** RECORDED INFORMATION **

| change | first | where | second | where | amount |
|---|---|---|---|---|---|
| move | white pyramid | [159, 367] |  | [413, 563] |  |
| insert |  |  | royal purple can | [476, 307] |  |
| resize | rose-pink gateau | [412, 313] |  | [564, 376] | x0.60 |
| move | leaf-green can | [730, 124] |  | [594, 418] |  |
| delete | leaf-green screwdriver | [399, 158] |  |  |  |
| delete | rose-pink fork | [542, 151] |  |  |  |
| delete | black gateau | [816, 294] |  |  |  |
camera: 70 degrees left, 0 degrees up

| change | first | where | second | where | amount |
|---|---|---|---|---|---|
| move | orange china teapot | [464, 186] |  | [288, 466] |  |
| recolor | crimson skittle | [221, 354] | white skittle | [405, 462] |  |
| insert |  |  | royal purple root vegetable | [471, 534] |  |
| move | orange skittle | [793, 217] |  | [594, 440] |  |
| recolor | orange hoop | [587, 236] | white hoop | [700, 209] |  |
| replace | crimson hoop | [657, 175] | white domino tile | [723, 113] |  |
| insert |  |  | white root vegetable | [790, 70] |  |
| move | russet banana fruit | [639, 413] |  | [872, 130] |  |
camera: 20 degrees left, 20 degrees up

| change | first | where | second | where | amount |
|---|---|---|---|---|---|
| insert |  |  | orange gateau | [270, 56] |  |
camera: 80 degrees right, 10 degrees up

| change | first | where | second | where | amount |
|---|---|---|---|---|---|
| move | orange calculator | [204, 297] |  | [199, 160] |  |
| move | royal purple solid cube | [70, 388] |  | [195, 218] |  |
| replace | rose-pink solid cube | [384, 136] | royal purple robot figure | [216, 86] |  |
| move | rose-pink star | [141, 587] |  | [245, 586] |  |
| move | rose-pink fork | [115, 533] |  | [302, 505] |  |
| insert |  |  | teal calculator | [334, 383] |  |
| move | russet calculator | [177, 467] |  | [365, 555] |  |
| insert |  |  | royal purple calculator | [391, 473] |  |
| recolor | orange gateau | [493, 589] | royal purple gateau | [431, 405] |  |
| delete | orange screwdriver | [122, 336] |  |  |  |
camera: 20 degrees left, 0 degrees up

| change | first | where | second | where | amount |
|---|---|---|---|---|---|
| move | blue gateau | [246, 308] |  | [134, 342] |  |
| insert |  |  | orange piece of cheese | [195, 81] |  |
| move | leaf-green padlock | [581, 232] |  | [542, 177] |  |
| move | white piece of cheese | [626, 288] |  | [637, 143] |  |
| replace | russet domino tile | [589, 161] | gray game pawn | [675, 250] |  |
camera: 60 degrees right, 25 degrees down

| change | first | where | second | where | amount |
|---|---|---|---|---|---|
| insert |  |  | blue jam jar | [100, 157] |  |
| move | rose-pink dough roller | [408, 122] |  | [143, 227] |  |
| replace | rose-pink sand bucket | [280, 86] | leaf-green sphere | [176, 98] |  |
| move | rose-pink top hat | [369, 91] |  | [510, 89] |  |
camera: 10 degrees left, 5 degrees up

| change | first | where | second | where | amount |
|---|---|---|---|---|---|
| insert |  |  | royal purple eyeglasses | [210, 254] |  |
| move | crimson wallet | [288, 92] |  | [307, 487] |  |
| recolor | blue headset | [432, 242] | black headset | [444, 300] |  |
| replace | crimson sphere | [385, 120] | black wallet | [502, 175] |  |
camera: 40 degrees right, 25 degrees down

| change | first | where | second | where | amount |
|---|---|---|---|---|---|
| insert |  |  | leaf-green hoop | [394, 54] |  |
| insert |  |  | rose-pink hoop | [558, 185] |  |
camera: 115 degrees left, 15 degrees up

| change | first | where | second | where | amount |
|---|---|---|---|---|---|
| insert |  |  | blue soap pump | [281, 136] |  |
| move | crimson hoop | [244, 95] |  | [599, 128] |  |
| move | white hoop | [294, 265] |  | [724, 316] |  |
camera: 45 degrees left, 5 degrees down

** WHAT YOU HAVE TO DO **
Without altering a single word, repeat the material.

** THE ANSWER **
| change | first | where | second | where | amount |
|---|---|---|---|---|---|
| move | white pyramid | [159, 367] |  | [413, 563] |  |
| insert |  |  | royal purple can | [476, 307] |  |
| resize | rose-pink gateau | [412, 313] |  | [564, 376] | x0.60 |
| move | leaf-green can | [730, 124] |  | [594, 418] |  |
| delete | leaf-green screwdriver | [399, 158] |  |  |  |
| delete | rose-pink fork | [542, 151] |  |  |  |
| delete | black gateau | [816, 294] |  |  |  |
camera: 70 degrees left, 0 degrees up

| change | first | where | second | where | amount |
|---|---|---|---|---|---|
| move | orange china teapot | [464, 186] |  | [288, 466] |  |
| recolor | crimson skittle | [221, 354] | white skittle | [405, 462] |  |
| insert |  |  | royal purple root vegetable | [471, 534] |  |
| move | orange skittle | [793, 217] |  | [594, 440] |  |
| recolor | orange hoop | [587, 236] | white hoop | [700, 209] |  |
| replace | crimson hoop | [657, 175] | white domino tile | [723, 113] |  |
| insert |  |  | white root vegetable | [790, 70] |  |
| move | russet banana fruit | [639, 413] |  | [872, 130] |  |
camera: 20 degrees left, 20 degrees up

| change | first | where | second | where | amount |
|---|---|---|---|---|---|
| insert |  |  | orange gateau | [270, 56] |  |
camera: 80 degrees right, 10 degrees up

| change | first | where | second | where | amount |
|---|---|---|---|---|---|
| move | orange calculator | [204, 297] |  | [199, 160] |  |
| move | royal purple solid cube | [70, 388] |  | [195, 218] |  |
| replace | rose-pink solid cube | [384, 136] | royal purple robot figure | [216, 86] |  |
| move | rose-pink star | [141, 587] |  | [245, 586] |  |
| move | rose-pink fork | [115, 533] |  | [302, 505] |  |
| insert |  |  | teal calculator | [334, 383] |  |
| move | russet calculator | [177, 467] |  | [365, 555] |  |
| insert |  |  | royal purple calculator | [391, 473] |  |
| recolor | orange gateau | [493, 589] | royal purple gateau | [431, 405] |  |
| delete | orange screwdriver | [122, 336] |  |  |  |
camera: 20 degrees left, 0 degrees up

| change | first | where | second | where | amount |
|---|---|---|---|---|---|
| move | blue gateau | [246, 308] |  | [134, 342] |  |
| insert |  |  | orange piece of cheese | [195, 81] |  |
| move | leaf-green padlock | [581, 232] |  | [542, 177] |  |
| move | white piece of cheese | [626, 288] |  | [637, 143] |  |
| replace | russet domino tile | [589, 161] | gray game pawn | [675, 250] |  |
camera: 60 degrees right, 25 degrees down

| change | first | where | second | where | amount |
|---|---|---|---|---|---|
| insert |  |  | blue jam jar | [100, 157] |  |
| move | rose-pink dough roller | [408, 122] |  | [143, 227] |  |
| replace | rose-pink sand bucket | [280, 86] | leaf-green sphere | [176, 98] |  |
| move | rose-pink top hat | [369, 91] |  | [510, 89] |  |
camera: 10 degrees left, 5 degrees up

| change | first | where | second | where | amount |
|---|---|---|---|---|---|
| insert |  |  | royal purple eyeglasses | [210, 254] |  |
| move | crimson wallet | [288, 92] |  | [307, 487] |  |
| recolor | blue headset | [432, 242] | black headset | [444, 300] |  |
| replace | crimson sphere | [385, 120] | black wallet | [502, 175] |  |
camera: 40 degrees right, 25 degrees down

| change | first | where | second | where | amount |
|---|---|---|---|---|---|
| insert |  |  | leaf-green hoop | [394, 54] |  |
| insert |  |  | rose-pink hoop | [558, 185] |  |
camera: 115 degrees left, 15 degrees up

| change | first | where | second | where | amount |
|---|---|---|---|---|---|
| insert |  |  | blue soap pump | [281, 136] |  |
| move | crimson hoop | [244, 95] |  | [599, 128] |  |
| move | white hoop | [294, 265] |  | [724, 316] |  |
camera: 45 degrees left, 5 degrees down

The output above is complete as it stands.